--- START Listed records ---
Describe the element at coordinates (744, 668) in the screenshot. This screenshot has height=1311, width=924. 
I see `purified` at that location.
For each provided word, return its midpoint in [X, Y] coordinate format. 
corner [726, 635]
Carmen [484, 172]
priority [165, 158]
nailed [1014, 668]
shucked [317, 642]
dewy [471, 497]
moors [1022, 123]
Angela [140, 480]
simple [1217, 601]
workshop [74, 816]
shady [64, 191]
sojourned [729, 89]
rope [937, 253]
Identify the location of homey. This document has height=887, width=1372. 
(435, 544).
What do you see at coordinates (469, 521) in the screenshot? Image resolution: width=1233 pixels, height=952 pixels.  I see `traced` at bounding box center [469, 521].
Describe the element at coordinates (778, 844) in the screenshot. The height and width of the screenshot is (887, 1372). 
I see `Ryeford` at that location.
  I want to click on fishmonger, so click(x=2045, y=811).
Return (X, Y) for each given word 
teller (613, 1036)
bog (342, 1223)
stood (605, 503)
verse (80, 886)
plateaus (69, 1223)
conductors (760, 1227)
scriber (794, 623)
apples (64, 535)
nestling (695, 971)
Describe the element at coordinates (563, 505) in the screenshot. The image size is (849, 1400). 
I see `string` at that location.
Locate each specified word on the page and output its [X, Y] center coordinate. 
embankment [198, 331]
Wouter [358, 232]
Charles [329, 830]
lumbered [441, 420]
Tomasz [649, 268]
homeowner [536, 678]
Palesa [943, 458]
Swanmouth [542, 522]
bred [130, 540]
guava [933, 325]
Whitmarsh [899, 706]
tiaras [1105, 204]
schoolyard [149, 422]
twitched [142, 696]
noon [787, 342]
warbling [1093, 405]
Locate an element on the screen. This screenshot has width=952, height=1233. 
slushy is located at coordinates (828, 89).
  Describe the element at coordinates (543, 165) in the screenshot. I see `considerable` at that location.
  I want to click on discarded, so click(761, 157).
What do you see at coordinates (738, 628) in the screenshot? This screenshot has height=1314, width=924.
--- END Listed records ---
§ What you should do
In the part of the listing that opens with the line containing "Tomasz [649, 268]" and closes at the end of the listing, change "What do you see" to "What is shown". Reproduce only that part, leaving everything else unchanged.

§ Solution for this problem
Tomasz [649, 268]
homeowner [536, 678]
Palesa [943, 458]
Swanmouth [542, 522]
bred [130, 540]
guava [933, 325]
Whitmarsh [899, 706]
tiaras [1105, 204]
schoolyard [149, 422]
twitched [142, 696]
noon [787, 342]
warbling [1093, 405]
Locate an element on the screen. This screenshot has width=952, height=1233. 
slushy is located at coordinates (828, 89).
  Describe the element at coordinates (543, 165) in the screenshot. I see `considerable` at that location.
  I want to click on discarded, so click(761, 157).
What is shown at coordinates (738, 628) in the screenshot? This screenshot has height=1314, width=924.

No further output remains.